• Recorded information:
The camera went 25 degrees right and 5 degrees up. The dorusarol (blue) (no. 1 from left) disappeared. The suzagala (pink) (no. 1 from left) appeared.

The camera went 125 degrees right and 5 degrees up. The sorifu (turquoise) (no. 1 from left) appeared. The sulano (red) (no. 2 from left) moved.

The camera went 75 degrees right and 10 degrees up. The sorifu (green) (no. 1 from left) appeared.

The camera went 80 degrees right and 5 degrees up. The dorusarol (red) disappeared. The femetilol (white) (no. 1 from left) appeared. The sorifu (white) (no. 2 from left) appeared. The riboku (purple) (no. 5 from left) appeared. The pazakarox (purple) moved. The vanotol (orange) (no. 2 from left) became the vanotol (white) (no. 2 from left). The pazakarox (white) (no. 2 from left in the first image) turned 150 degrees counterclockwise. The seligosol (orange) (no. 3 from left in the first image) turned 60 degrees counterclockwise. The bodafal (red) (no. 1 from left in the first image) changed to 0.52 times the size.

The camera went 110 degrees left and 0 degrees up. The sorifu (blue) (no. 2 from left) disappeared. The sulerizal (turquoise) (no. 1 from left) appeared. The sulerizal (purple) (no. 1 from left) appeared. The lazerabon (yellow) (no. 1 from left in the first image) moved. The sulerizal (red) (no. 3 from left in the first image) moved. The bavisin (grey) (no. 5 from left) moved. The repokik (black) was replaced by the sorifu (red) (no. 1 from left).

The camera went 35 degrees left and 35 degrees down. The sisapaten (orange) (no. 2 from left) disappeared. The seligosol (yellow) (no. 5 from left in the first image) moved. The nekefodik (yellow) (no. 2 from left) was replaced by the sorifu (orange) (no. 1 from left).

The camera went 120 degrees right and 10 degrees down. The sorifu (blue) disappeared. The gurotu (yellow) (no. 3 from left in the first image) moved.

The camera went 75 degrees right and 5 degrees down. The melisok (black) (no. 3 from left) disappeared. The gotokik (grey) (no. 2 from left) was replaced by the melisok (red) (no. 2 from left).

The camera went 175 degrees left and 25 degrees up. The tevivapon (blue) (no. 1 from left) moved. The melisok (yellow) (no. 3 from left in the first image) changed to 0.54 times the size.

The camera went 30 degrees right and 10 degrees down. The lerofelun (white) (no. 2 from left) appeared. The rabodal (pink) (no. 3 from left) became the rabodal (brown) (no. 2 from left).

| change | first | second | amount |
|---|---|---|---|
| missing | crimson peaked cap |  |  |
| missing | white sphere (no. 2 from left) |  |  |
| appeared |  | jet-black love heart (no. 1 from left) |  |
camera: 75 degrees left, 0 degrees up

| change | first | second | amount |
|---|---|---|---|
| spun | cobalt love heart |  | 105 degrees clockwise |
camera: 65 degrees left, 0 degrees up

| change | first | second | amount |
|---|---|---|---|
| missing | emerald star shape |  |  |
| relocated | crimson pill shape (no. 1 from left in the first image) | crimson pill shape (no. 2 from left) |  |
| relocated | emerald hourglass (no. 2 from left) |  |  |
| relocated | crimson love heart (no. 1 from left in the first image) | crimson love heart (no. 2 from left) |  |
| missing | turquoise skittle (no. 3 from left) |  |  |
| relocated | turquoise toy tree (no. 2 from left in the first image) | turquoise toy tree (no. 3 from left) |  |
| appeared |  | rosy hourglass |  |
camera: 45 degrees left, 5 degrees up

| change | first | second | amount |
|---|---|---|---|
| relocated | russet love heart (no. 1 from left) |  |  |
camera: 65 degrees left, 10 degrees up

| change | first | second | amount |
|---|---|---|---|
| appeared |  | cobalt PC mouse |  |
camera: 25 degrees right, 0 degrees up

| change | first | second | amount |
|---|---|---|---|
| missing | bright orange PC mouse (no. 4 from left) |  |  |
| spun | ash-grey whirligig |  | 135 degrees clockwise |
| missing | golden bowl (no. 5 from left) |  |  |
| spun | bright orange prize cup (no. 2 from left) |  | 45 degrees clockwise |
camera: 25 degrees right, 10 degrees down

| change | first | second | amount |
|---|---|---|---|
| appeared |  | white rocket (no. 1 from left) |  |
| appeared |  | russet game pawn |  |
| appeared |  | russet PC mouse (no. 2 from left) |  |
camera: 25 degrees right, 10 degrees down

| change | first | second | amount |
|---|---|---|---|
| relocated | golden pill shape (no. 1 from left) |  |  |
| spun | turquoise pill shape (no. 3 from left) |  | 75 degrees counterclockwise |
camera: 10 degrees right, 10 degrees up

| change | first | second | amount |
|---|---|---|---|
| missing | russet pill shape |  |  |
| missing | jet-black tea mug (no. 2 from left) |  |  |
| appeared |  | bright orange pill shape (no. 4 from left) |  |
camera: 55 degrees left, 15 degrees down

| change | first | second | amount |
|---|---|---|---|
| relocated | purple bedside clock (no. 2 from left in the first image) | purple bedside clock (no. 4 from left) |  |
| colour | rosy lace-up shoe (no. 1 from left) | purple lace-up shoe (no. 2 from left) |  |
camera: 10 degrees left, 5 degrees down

• The task: Everything from the line with "missing | crimson" through the line with "jet-black love heart" in the listing above must be retyped exactly, with nothing added.

• Solution for this problem:
| missing | crimson peaked cap |  |  |
| missing | white sphere (no. 2 from left) |  |  |
| appeared |  | jet-black love heart (no. 1 from left) |  |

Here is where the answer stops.